### The problem
Exact retyping of the data: please keep every word and drop each picture.

### Information given
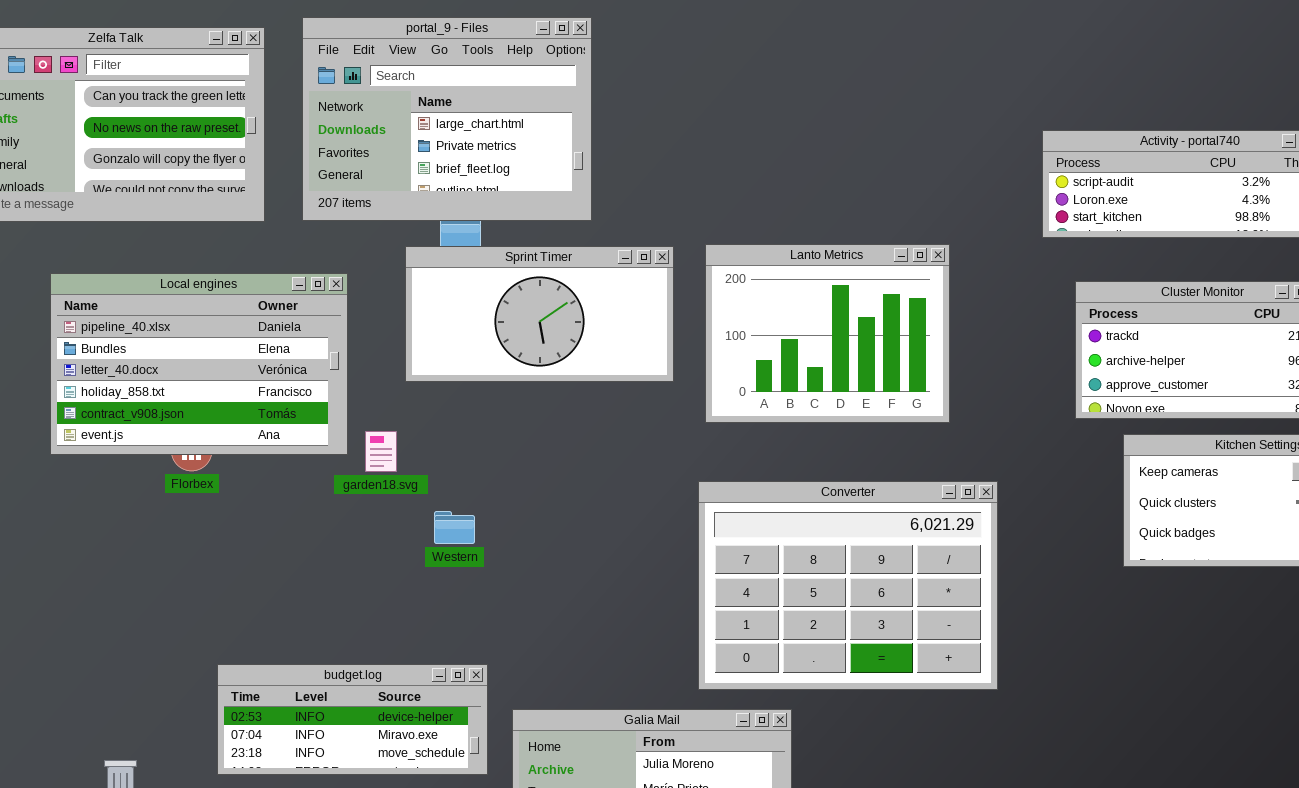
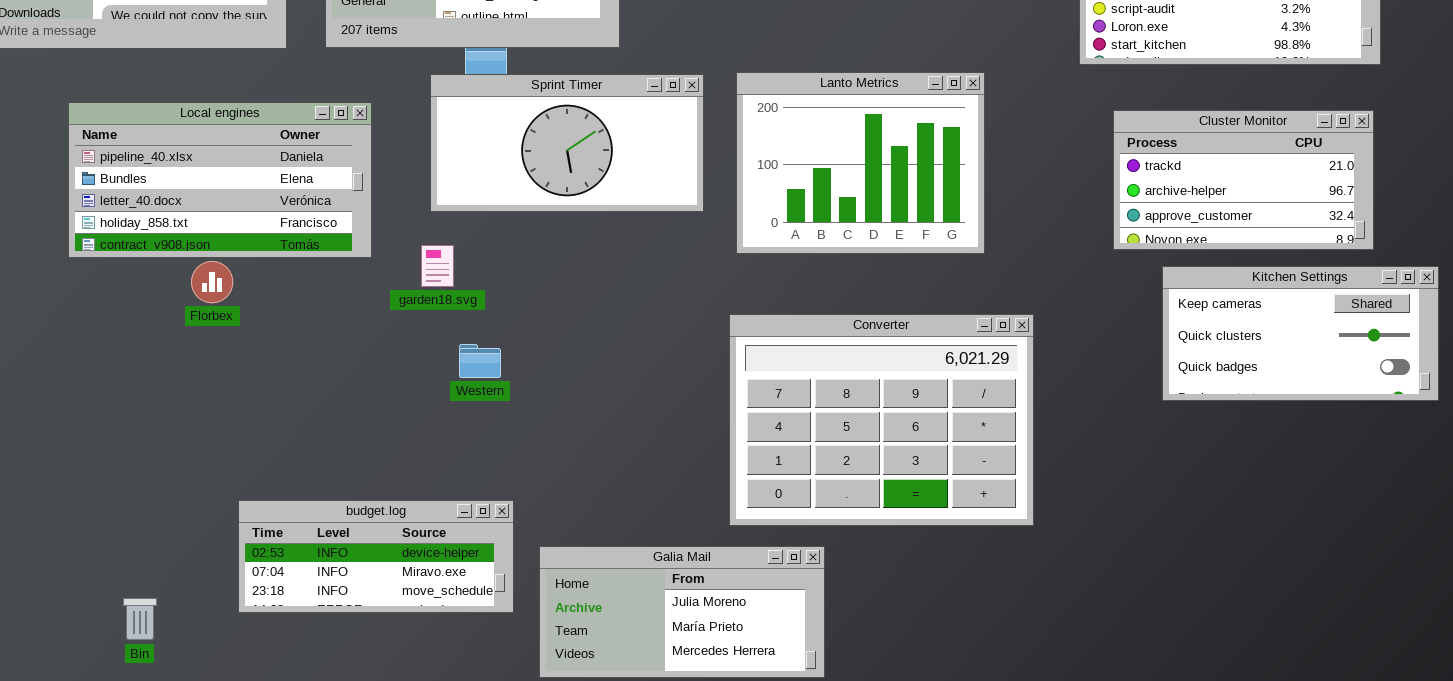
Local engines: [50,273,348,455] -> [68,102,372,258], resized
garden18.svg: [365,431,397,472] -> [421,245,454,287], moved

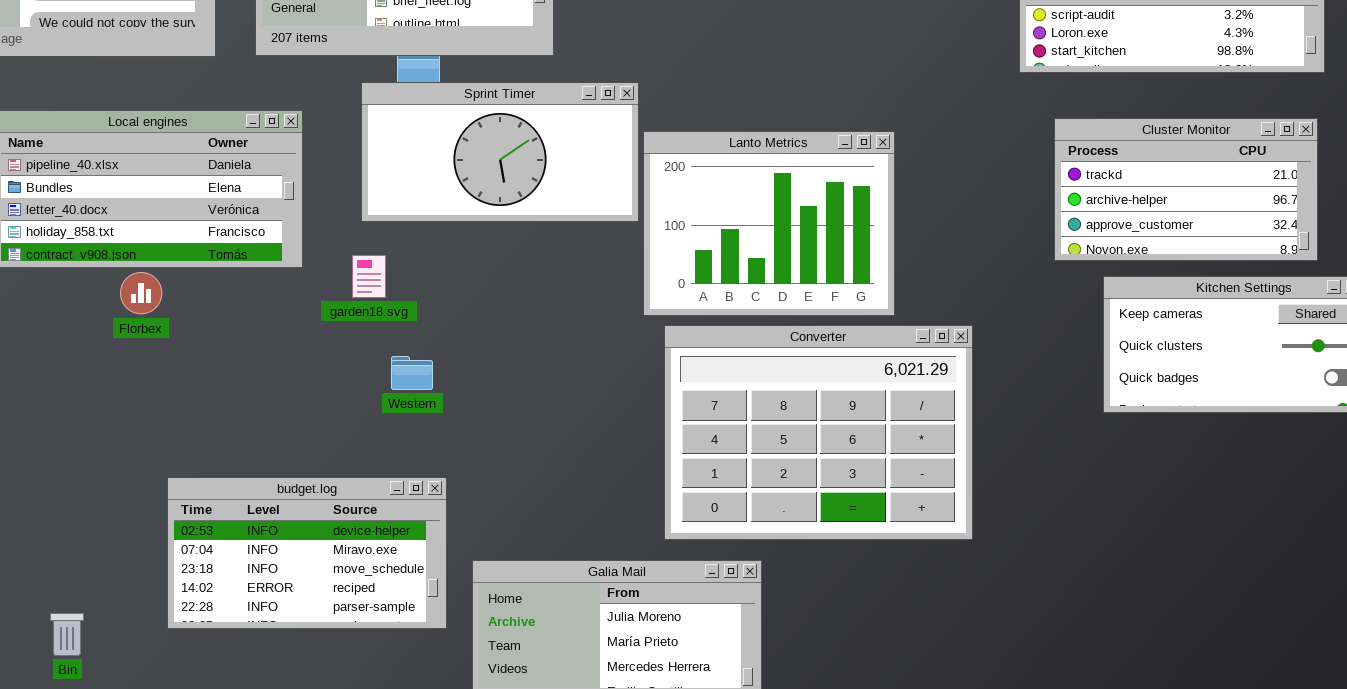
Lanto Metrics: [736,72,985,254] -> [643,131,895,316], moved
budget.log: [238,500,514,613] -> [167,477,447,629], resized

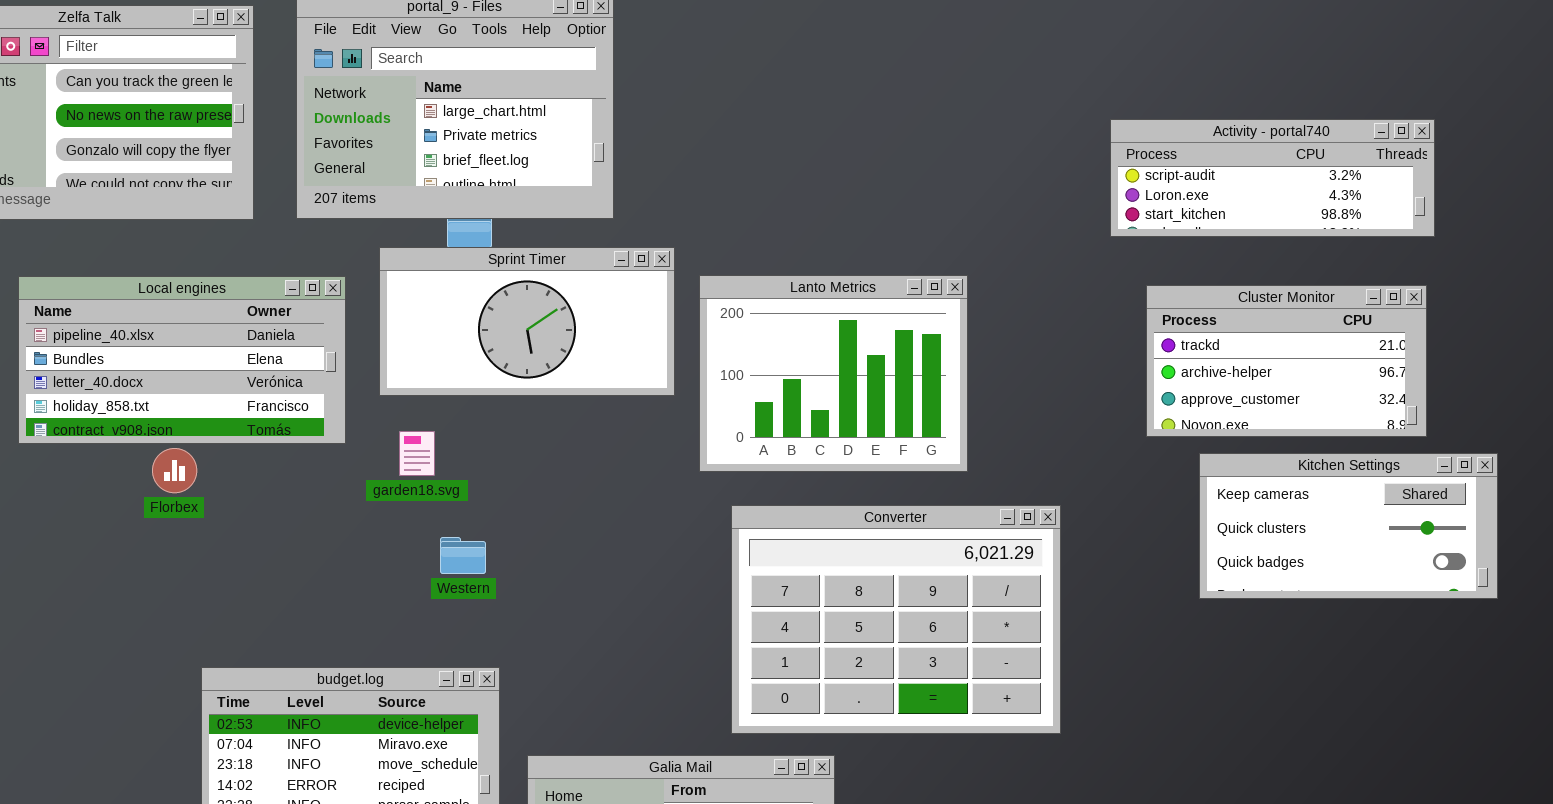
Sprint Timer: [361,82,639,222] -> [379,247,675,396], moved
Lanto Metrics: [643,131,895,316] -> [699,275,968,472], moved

### Exercise output
Local engines: [50,273,348,455] -> [68,102,372,258], resized
garden18.svg: [365,431,397,472] -> [421,245,454,287], moved

Lanto Metrics: [736,72,985,254] -> [643,131,895,316], moved
budget.log: [238,500,514,613] -> [167,477,447,629], resized

Sprint Timer: [361,82,639,222] -> [379,247,675,396], moved
Lanto Metrics: [643,131,895,316] -> [699,275,968,472], moved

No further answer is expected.